Extracted data entries:
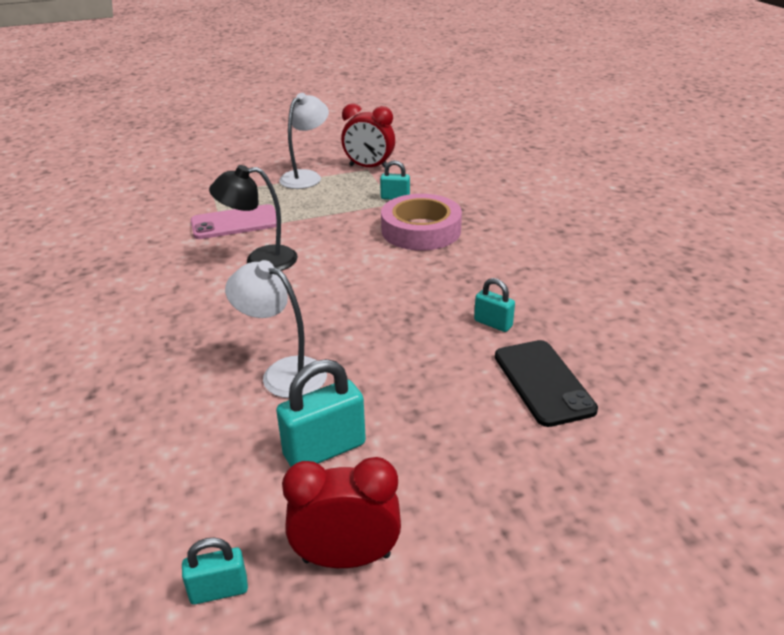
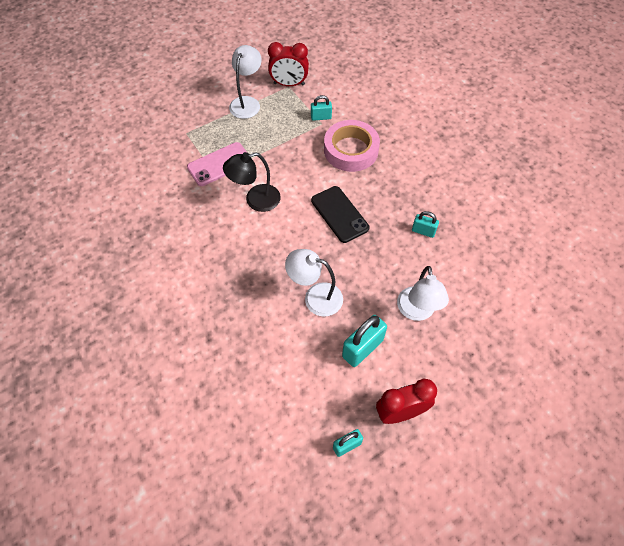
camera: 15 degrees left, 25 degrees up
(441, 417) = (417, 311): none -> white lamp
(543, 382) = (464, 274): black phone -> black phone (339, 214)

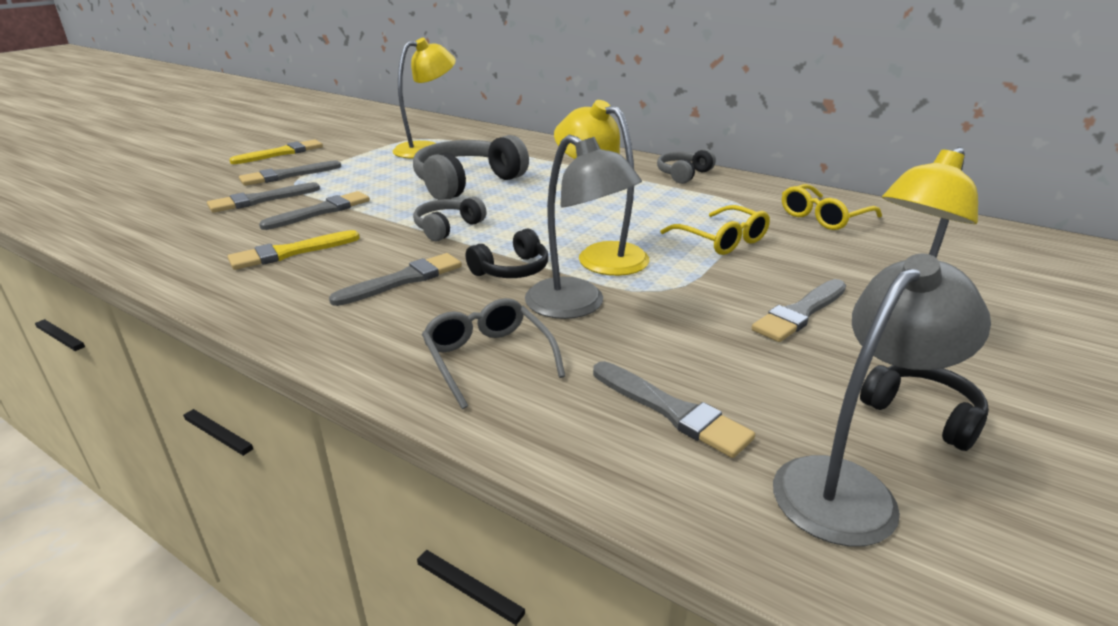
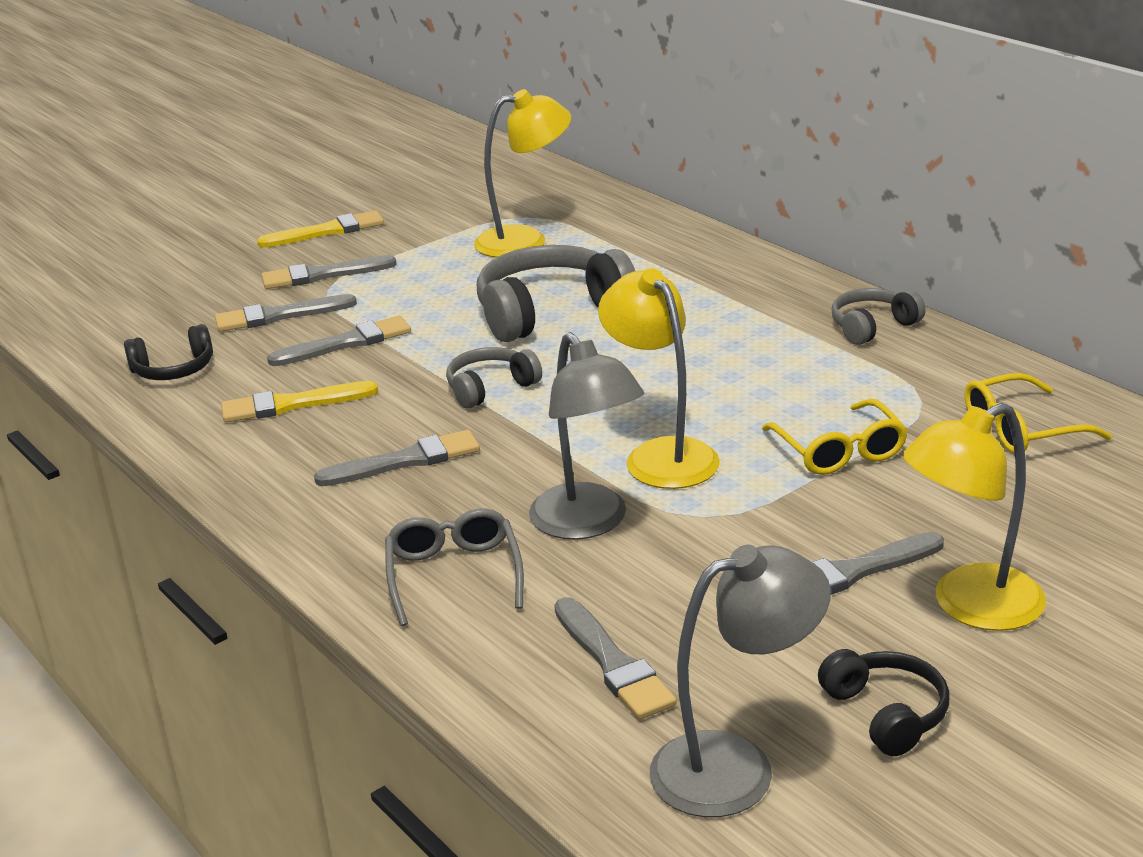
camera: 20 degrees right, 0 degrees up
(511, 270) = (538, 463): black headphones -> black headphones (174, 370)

- [Your assignment] A faithful copy of all the lines above is needed, with the pictures omitted.

- [Result]
camera: 15 degrees left, 25 degrees up
(441, 417) = (417, 311): none -> white lamp
(543, 382) = (464, 274): black phone -> black phone (339, 214)

camera: 20 degrees right, 0 degrees up
(511, 270) = (538, 463): black headphones -> black headphones (174, 370)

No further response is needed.